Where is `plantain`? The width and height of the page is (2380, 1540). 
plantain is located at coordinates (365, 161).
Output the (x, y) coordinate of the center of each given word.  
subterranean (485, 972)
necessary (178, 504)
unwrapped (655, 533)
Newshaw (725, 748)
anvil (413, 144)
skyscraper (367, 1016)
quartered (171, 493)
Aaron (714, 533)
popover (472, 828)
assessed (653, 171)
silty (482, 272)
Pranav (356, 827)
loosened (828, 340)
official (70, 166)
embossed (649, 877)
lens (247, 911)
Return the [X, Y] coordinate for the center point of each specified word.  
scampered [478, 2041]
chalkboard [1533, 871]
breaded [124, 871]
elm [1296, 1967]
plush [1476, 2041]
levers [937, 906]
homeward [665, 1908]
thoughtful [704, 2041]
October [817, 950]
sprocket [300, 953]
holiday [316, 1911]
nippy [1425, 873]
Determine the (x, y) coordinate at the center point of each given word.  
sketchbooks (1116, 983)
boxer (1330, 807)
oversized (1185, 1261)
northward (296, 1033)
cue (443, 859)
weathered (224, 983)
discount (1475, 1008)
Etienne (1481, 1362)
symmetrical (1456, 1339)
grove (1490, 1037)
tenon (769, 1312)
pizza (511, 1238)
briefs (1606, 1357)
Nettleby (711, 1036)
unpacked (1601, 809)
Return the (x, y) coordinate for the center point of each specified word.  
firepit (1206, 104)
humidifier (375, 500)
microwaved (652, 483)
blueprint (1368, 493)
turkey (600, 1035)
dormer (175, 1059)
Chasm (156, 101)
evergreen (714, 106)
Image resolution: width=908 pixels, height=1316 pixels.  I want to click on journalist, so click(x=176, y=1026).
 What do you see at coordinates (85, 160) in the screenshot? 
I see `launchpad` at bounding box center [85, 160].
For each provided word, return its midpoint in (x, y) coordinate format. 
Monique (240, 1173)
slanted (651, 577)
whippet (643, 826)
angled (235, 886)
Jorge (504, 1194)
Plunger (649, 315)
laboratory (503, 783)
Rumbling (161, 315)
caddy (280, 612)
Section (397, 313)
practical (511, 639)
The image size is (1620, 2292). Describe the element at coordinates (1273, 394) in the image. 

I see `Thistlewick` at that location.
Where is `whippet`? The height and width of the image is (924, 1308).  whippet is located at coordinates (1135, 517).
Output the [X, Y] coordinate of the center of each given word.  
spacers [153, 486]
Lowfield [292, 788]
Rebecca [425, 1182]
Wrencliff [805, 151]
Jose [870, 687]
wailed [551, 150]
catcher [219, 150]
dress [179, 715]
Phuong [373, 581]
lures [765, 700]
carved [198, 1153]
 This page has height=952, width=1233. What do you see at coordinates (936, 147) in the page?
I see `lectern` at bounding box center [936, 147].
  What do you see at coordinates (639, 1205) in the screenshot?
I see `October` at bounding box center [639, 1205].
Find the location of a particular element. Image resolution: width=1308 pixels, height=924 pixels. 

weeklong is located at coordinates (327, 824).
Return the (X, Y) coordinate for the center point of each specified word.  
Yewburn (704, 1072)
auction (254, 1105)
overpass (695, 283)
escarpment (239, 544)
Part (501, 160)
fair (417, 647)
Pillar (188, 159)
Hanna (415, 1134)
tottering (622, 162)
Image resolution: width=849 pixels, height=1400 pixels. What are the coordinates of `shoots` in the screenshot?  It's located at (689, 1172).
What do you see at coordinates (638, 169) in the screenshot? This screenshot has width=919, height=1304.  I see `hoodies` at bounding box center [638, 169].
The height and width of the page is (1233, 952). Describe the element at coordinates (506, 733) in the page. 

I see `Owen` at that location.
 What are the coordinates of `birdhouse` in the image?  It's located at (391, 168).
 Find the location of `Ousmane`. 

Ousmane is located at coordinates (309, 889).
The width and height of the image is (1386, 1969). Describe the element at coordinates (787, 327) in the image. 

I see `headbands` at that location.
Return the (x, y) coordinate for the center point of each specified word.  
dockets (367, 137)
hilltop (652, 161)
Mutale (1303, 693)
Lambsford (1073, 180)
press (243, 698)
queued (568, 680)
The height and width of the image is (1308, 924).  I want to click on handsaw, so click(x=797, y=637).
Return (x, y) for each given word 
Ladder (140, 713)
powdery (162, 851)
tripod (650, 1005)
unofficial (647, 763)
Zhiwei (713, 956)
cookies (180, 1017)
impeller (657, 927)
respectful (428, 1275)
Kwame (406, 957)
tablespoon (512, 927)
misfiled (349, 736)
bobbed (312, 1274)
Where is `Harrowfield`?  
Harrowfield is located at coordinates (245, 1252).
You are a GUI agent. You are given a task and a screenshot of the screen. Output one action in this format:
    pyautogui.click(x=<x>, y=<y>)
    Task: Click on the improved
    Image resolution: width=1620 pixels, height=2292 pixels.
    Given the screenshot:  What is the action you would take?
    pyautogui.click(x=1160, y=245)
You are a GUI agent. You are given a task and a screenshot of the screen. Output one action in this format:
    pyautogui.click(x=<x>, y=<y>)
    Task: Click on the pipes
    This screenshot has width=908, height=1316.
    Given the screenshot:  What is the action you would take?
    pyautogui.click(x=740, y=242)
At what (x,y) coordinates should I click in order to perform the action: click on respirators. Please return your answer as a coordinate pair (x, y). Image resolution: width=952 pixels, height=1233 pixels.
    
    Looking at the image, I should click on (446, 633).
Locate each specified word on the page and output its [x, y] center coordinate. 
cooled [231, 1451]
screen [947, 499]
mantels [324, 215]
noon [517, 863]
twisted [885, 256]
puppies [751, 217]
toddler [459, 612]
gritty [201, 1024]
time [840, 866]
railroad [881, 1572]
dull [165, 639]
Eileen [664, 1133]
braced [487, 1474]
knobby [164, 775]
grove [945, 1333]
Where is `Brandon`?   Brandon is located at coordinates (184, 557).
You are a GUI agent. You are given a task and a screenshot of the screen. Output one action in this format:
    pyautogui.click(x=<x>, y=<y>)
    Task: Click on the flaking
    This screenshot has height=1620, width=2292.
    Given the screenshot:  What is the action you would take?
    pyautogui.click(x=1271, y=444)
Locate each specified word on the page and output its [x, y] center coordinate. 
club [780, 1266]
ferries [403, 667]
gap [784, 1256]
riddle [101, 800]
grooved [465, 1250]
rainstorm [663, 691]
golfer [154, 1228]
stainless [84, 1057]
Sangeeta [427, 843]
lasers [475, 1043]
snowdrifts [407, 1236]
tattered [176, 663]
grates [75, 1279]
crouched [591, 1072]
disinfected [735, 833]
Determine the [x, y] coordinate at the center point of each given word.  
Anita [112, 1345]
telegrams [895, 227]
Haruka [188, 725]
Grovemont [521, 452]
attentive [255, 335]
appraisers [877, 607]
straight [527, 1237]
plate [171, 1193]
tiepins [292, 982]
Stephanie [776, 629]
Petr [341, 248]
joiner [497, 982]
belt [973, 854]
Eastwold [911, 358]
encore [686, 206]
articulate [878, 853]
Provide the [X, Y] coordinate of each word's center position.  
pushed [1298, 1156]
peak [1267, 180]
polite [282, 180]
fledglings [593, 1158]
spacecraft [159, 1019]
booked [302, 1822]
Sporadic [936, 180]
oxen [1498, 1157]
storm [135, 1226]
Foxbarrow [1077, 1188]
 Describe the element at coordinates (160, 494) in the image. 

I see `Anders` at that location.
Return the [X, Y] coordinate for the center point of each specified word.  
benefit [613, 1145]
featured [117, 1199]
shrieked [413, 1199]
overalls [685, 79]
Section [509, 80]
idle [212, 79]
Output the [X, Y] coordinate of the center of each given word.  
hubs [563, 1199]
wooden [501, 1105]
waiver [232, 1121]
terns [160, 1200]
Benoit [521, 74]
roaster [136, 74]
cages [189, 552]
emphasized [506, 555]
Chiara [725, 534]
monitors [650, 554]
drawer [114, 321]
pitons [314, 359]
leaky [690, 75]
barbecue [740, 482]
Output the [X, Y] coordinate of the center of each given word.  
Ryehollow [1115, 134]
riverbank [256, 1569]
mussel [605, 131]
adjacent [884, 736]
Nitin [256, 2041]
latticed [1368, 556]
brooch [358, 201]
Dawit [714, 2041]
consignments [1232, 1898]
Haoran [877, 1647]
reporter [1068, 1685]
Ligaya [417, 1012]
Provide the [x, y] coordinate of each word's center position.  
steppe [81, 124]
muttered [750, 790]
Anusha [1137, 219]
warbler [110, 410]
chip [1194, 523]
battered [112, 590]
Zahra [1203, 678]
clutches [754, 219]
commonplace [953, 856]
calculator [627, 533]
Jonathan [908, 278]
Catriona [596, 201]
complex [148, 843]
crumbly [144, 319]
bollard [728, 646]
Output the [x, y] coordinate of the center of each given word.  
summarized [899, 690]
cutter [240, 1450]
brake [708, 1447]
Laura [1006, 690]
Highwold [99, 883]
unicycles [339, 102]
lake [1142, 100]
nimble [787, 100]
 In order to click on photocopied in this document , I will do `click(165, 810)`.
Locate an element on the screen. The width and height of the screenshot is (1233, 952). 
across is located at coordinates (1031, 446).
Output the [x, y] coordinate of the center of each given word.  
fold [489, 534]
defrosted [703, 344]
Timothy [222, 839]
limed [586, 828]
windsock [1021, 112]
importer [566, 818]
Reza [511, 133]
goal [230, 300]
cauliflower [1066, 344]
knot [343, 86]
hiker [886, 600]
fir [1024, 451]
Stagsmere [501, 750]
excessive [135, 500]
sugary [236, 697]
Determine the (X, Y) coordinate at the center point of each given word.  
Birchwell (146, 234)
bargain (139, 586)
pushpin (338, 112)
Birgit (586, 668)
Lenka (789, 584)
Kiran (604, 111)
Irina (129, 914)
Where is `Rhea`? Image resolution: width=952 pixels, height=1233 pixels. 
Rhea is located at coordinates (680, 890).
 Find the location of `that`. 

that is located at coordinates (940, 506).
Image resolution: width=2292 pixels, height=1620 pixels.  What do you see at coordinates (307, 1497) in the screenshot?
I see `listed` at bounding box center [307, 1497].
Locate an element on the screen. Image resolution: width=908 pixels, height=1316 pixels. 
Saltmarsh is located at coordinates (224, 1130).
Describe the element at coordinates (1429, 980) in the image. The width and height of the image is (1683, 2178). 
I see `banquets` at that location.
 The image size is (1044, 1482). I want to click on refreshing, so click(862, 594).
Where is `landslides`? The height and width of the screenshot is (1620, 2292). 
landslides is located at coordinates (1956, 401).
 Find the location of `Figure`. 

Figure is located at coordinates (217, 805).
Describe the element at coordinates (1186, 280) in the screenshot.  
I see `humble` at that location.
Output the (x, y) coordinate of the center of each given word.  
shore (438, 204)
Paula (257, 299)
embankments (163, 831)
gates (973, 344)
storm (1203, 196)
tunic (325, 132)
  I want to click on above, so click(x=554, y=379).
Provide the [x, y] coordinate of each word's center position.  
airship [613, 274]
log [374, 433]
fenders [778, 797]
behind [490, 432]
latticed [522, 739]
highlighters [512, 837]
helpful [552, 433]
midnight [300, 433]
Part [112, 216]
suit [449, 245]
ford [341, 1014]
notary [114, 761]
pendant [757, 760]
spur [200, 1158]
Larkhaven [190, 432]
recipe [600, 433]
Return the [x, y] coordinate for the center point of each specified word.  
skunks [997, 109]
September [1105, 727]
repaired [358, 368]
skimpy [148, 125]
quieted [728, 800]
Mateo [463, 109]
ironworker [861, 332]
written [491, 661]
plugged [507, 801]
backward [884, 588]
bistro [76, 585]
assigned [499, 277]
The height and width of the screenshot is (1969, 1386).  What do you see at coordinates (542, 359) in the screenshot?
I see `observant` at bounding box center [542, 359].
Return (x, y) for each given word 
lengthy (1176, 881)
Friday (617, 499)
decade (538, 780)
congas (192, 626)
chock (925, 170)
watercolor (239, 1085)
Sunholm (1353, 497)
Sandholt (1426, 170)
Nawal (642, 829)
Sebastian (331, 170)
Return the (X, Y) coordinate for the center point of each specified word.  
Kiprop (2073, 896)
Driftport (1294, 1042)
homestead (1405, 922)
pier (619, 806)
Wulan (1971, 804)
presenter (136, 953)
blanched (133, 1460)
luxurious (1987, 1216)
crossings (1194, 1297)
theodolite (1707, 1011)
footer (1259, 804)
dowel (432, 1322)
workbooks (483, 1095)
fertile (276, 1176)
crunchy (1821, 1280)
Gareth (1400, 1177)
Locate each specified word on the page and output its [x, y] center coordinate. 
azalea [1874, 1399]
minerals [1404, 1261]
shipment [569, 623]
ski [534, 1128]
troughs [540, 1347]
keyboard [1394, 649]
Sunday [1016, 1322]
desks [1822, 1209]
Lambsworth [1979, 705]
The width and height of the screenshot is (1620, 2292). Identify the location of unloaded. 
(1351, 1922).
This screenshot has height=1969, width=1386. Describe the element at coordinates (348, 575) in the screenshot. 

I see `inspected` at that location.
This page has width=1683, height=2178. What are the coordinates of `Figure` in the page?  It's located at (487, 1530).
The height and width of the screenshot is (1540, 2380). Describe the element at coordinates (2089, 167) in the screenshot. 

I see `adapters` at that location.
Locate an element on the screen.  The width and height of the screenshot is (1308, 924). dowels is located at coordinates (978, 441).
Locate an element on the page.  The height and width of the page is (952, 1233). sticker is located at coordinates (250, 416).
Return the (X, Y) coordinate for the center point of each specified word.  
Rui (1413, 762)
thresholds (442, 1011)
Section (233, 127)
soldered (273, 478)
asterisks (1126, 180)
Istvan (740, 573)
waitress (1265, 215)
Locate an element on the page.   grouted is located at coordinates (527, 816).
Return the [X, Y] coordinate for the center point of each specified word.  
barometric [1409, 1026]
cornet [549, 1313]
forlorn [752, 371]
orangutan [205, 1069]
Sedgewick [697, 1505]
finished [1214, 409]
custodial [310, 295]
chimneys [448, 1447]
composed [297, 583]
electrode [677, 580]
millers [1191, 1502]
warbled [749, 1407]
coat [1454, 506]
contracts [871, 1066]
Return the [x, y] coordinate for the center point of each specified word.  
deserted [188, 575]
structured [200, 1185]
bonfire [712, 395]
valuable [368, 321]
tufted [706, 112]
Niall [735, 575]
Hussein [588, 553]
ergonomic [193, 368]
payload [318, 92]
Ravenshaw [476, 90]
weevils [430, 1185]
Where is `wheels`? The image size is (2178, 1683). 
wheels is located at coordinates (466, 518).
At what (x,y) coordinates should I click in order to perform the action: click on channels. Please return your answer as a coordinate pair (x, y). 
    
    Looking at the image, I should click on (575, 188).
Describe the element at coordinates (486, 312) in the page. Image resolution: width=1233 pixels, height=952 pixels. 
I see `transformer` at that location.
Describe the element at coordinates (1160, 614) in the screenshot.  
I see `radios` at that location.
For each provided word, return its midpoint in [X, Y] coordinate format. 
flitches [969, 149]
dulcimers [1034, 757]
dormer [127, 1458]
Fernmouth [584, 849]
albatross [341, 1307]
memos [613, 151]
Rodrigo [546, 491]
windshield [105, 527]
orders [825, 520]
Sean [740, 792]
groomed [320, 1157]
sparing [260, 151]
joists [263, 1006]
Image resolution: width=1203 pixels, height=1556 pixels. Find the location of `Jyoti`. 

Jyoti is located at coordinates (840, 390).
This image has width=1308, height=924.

- What to work on
Copy the lines from the line containing "orders [825, 520]" through the final line, both of those included.

- Exercise output
orders [825, 520]
Sean [740, 792]
groomed [320, 1157]
sparing [260, 151]
joists [263, 1006]
Image resolution: width=1203 pixels, height=1556 pixels. Find the location of `Jyoti`. 

Jyoti is located at coordinates (840, 390).
This image has width=1308, height=924.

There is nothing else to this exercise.